■ TASK REQUIREMENTS
Only lines containing the word "orange" are needed; pull them out of the material.

━━ AVAILABLE RECORDS

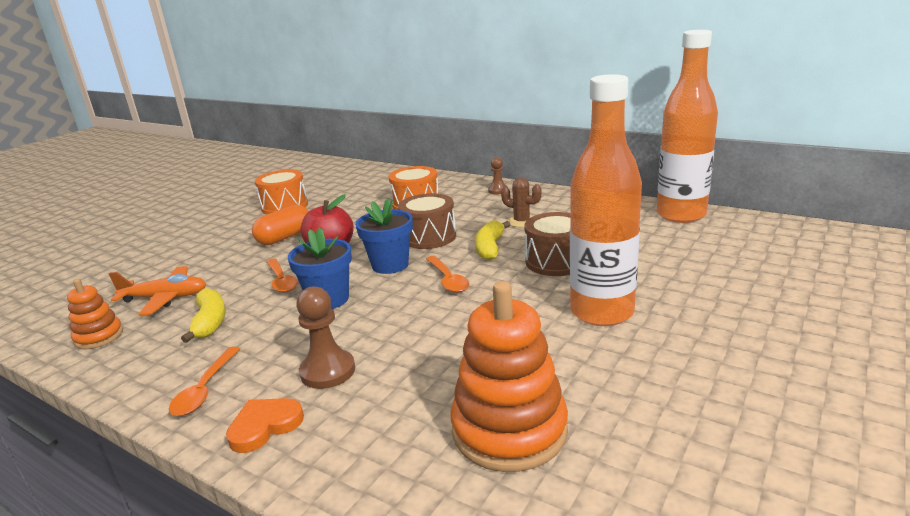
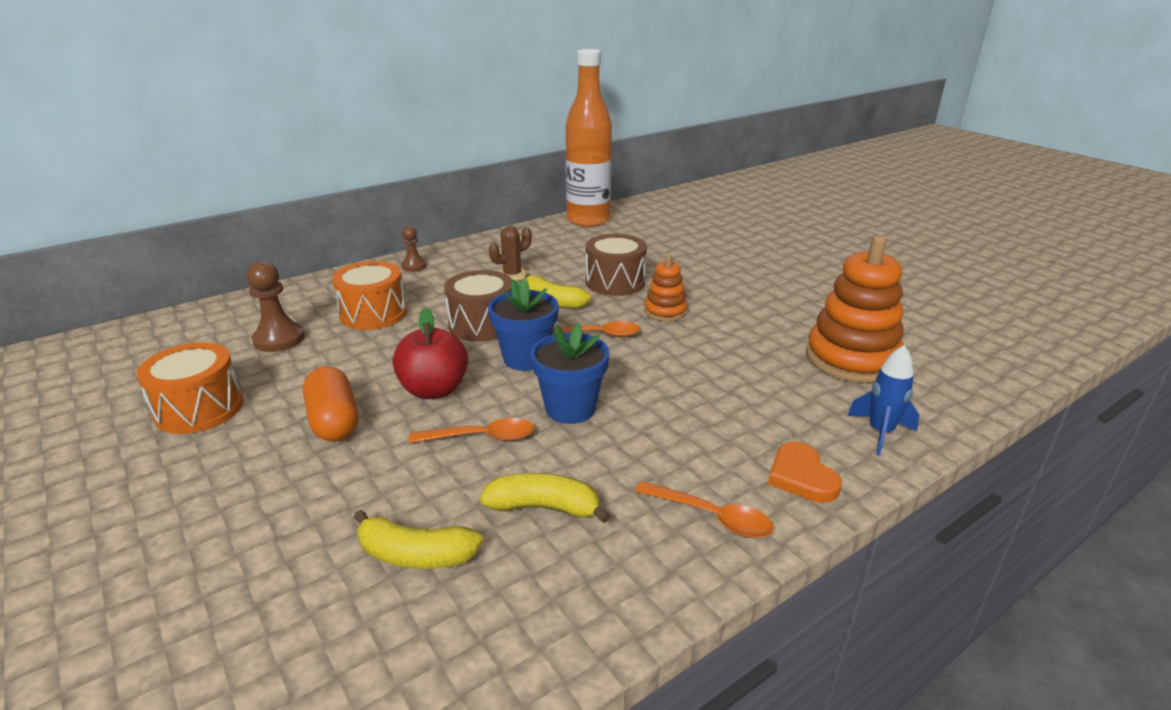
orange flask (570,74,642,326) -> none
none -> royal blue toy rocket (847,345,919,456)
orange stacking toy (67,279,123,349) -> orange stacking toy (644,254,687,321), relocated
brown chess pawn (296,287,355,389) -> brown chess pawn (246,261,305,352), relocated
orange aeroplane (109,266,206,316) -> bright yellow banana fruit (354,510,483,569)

━━━━

■ SOLUTION FOR THIS EXERCISE
orange flask (570,74,642,326) -> none
orange stacking toy (67,279,123,349) -> orange stacking toy (644,254,687,321), relocated
orange aeroplane (109,266,206,316) -> bright yellow banana fruit (354,510,483,569)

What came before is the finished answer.